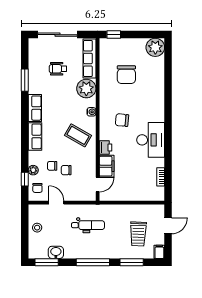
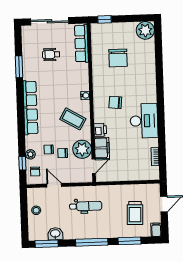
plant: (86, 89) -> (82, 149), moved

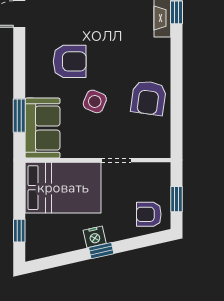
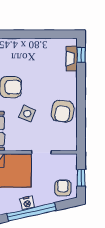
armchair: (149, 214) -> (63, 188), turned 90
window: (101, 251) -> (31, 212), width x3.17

==

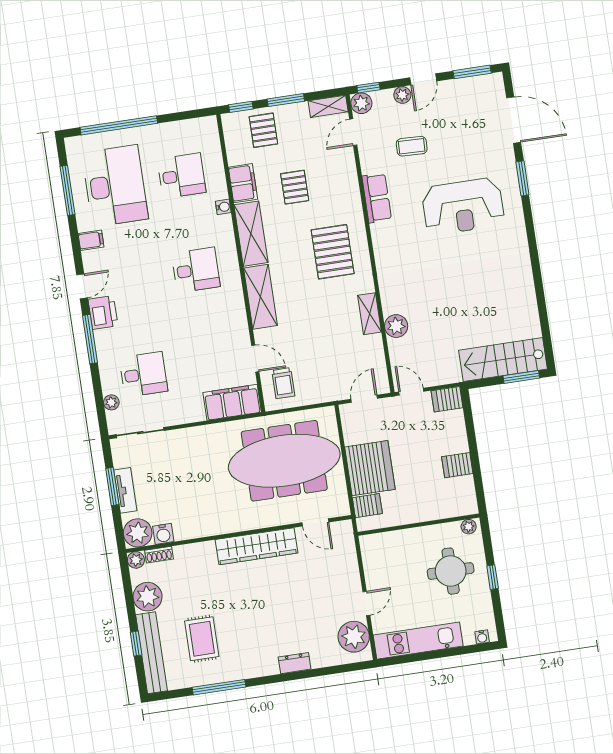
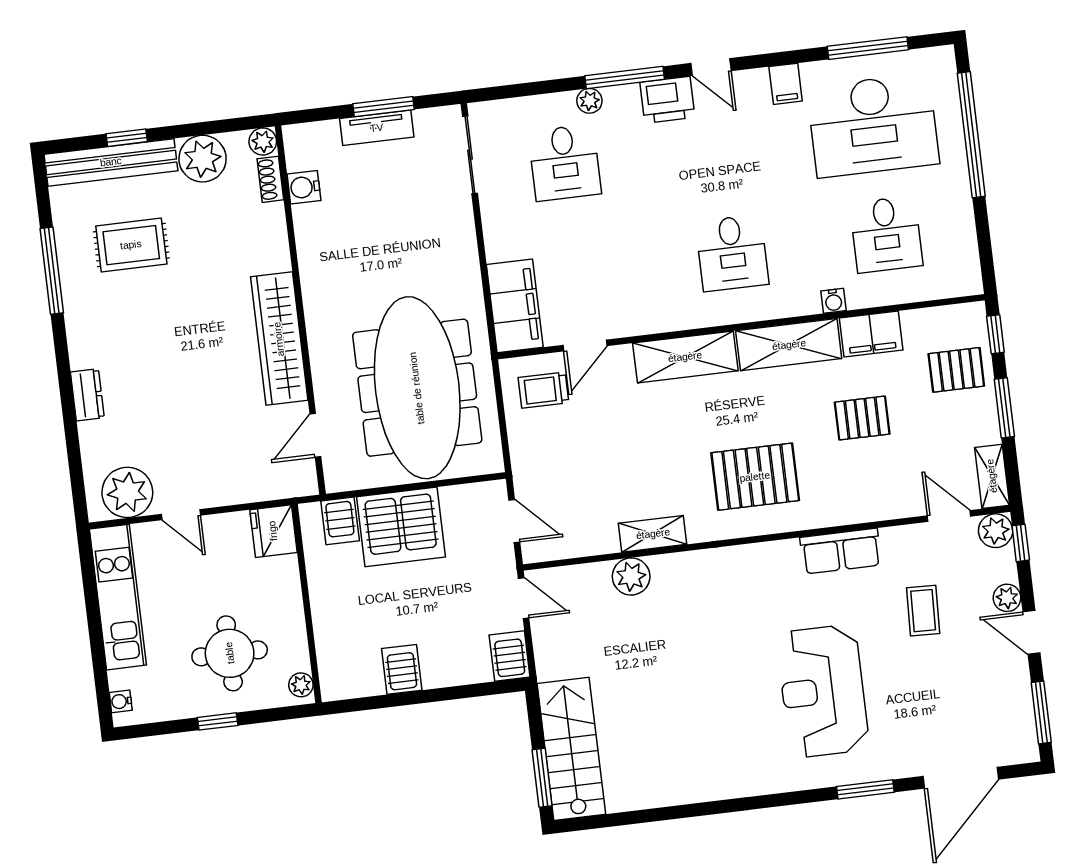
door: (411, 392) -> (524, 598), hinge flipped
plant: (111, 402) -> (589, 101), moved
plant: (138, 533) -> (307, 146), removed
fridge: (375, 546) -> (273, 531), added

• PROMPT: Reproduce word for word the material above, starting with the line that has "armchair: (149, 214) -> (63, 188), turned 90" and stopping after the line that has "window: (101, 251) -> (31, 212), width x3.17".

• SOLUTION TO THE EXERCISE:
armchair: (149, 214) -> (63, 188), turned 90
window: (101, 251) -> (31, 212), width x3.17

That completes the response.